TASK DESCRIPTION
Only the lines from the one containing "(583, 290) = (564, 624): pink" to the end of the records belong in the output; print them exactly.

PROVIDED INFORMATION

###

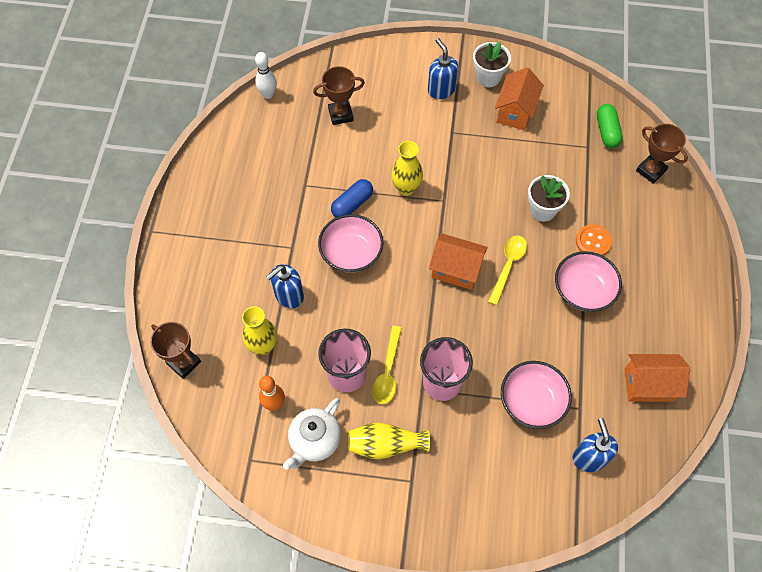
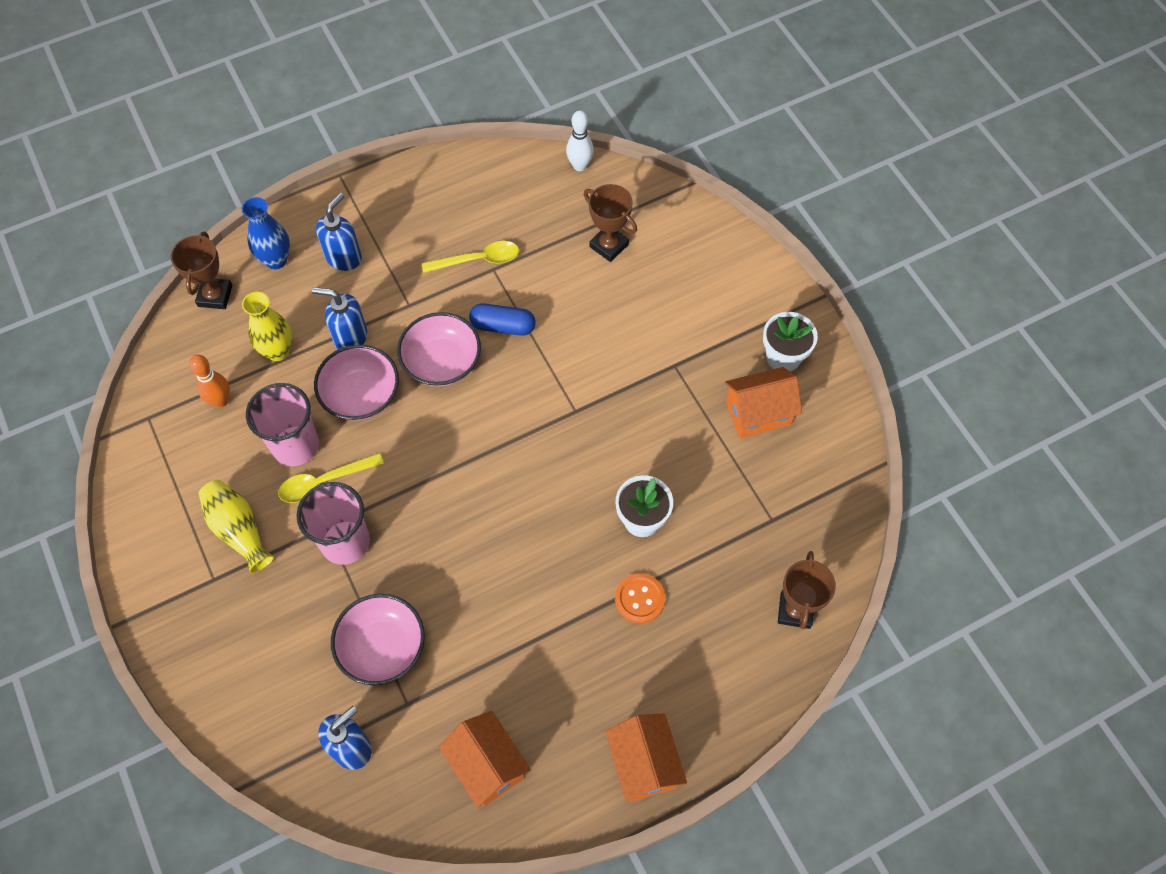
camera: 55 degrees right, 0 degrees up
(187, 308) = (276, 260): none -> blue vase
(315, 441) = (203, 462): white teapot -> none
(406, 188) = (563, 364): yellow vase -> none
(441, 90) = (724, 320): blue soap dispenser -> blue soap dispenser (344, 257)
(456, 270) = (494, 475): orange house -> orange house (644, 764)
(508, 266) = (538, 525): yellow spoon -> yellow spoon (478, 260)
(583, 290) = (564, 624): pink bowl -> pink bowl (361, 395)
(607, 131) = (813, 528): green capsule -> none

###

ANSWER
(583, 290) = (564, 624): pink bowl -> pink bowl (361, 395)
(607, 131) = (813, 528): green capsule -> none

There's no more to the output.